* **Requirement**: Could you reproduce the records below word for word, leaving out the pictures?

[[ Material shown, beginning ]]

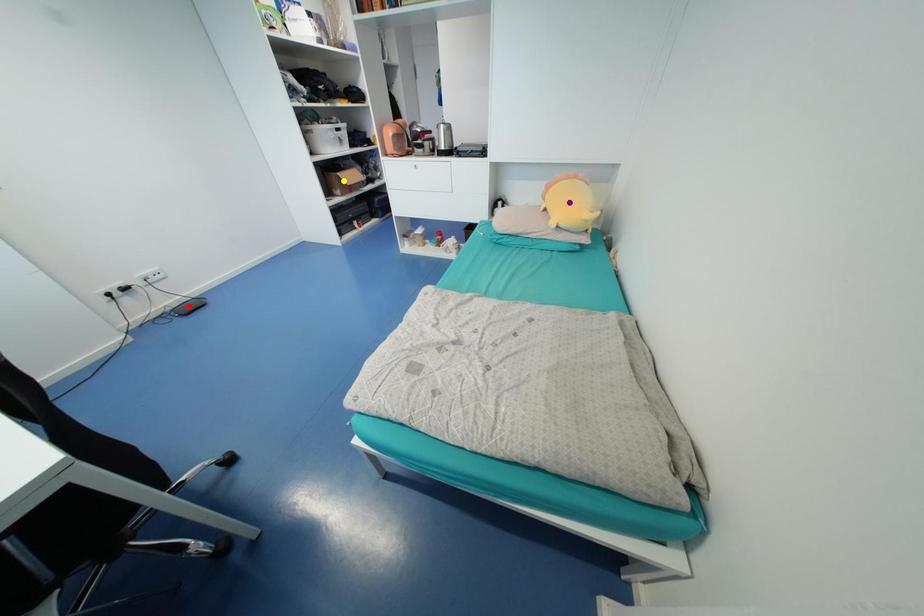
Order these from nearest to farthest:
purple point | yellow point | red point

purple point < red point < yellow point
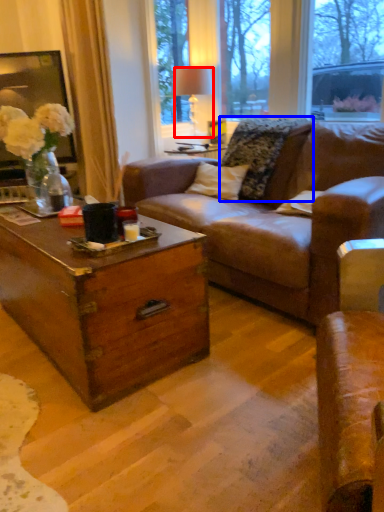
Question: Which point is further to the camera, lamp (highlighted by a red box) or pillow (highlighted by a blue box)?

Choices:
 (A) lamp
 (B) pillow

Answer: (A)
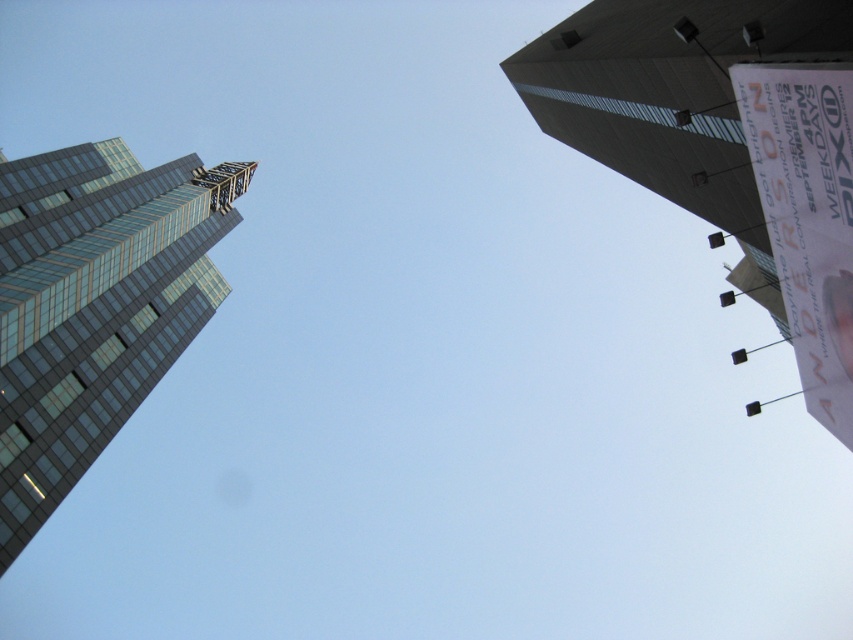
Based on the photo, you are an architect analyzing the two buildings in the image. Which building is shorter in height between the smooth concrete tower at upper right and the glassy steel skyscraper at left?

The smooth concrete tower at upper right is shorter in height compared to the glassy steel skyscraper at left.

You are standing at the base of the modern glass building on the left. Looking up, you notice a point marked at coordinates (726, 141). Which building does this point belong to?

The point at coordinates (726, 141) belongs to the smooth concrete tower at upper right.

You are standing at the base of the smooth concrete tower at upper right. You want to throw a ball to your friend who is standing 20 meters away from you in the same direction. Will the ball reach your friend before hitting the tower?

The smooth concrete tower at upper right is 17.21 meters from viewer, so the ball will hit the tower before reaching your friend who is 20 meters away.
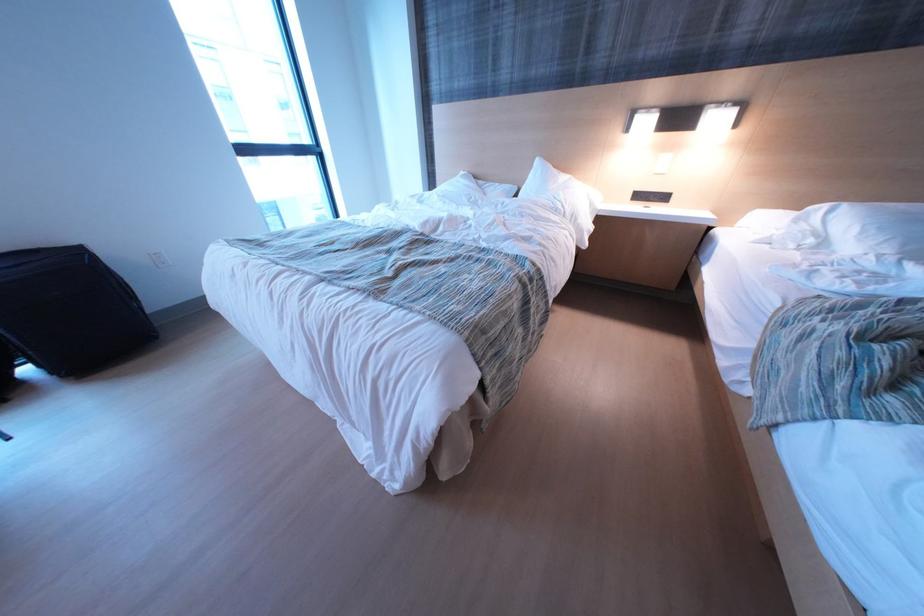
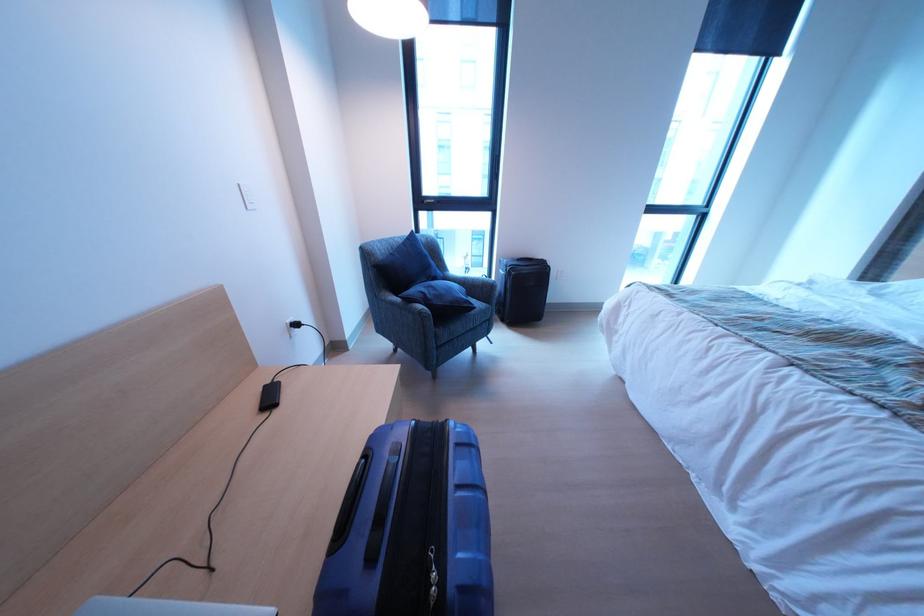
Question: Based on the continuous images, in which direction is the camera rotating? Reply with the corresponding letter.

Choices:
 (A) Left
 (B) Right
 (C) Up
 (D) Down

Answer: (A)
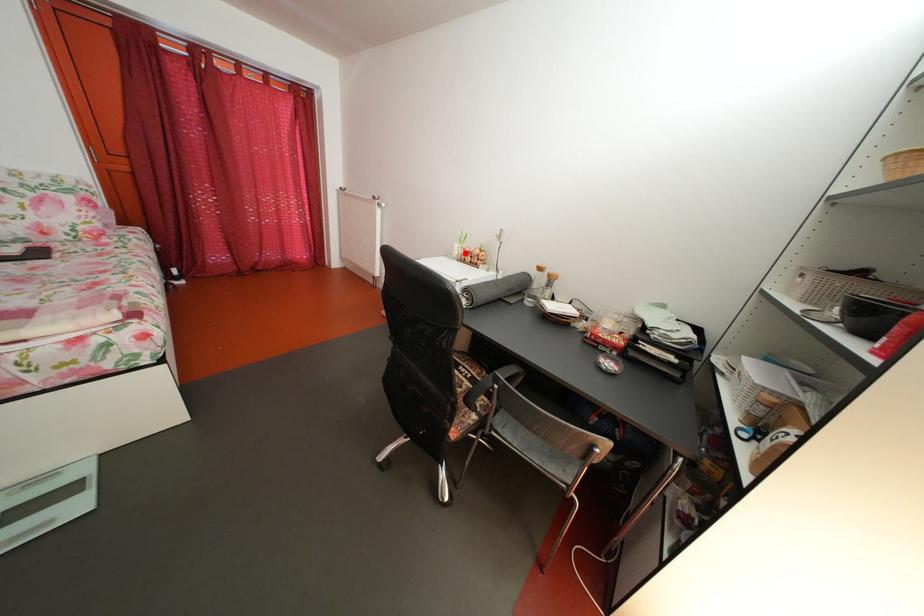
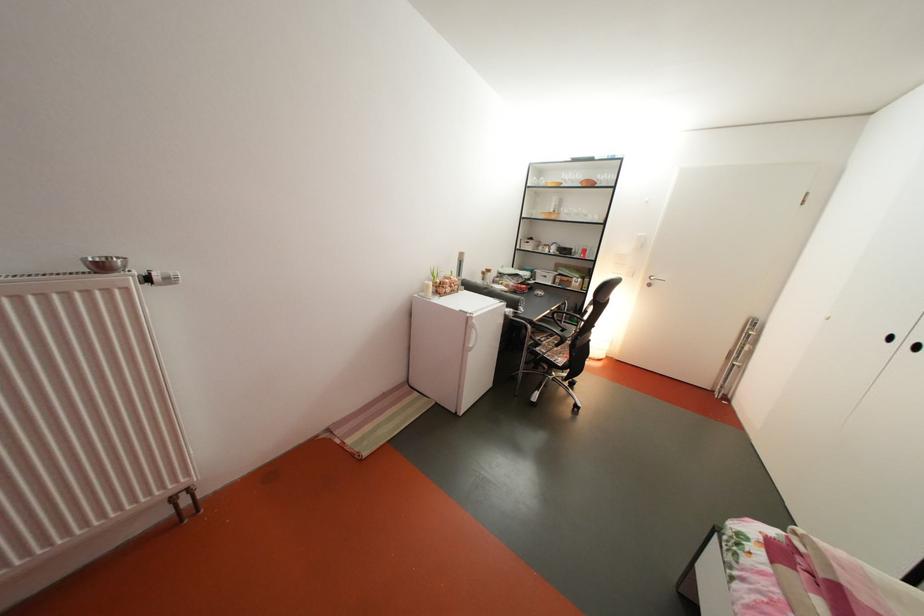
In the second image, find the point that corresponds to the highlighted location in the first image.

(439, 293)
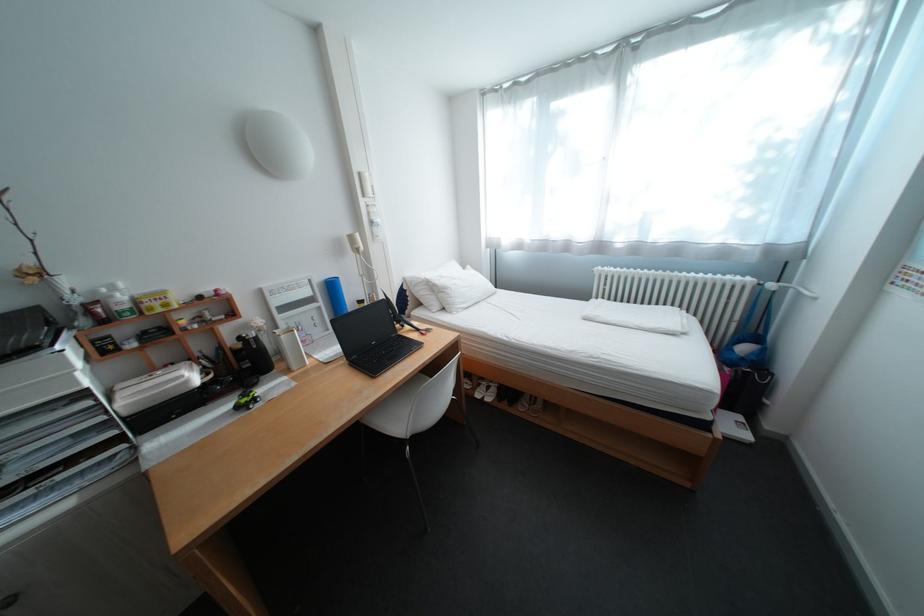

[[ Material shown, end ]]

* **Answer box**:
Order these from nearest to farthest:
purple point | yellow point | red point

purple point < red point < yellow point
Question: Which point is further to the camera, lamp (highlighted by a red box) or pillow (highlighted by a blue box)?

Choices:
 (A) lamp
 (B) pillow

Answer: (A)
Based on the photo, you are an architect analyzing the two buildings in the image. Which building is shorter in height between the smooth concrete tower at upper right and the glassy steel skyscraper at left?

The smooth concrete tower at upper right is shorter in height compared to the glassy steel skyscraper at left.

You are standing at the base of the modern glass building on the left. Looking up, you notice a point marked at coordinates (726, 141). Which building does this point belong to?

The point at coordinates (726, 141) belongs to the smooth concrete tower at upper right.

You are standing at the base of the smooth concrete tower at upper right. You want to throw a ball to your friend who is standing 20 meters away from you in the same direction. Will the ball reach your friend before hitting the tower?

The smooth concrete tower at upper right is 17.21 meters from viewer, so the ball will hit the tower before reaching your friend who is 20 meters away.
Question: Based on the continuous images, in which direction is the camera rotating? Reply with the corresponding letter.

Choices:
 (A) Left
 (B) Right
 (C) Up
 (D) Down

Answer: (A)
In the second image, find the point that corresponds to the highlighted location in the first image.

(439, 293)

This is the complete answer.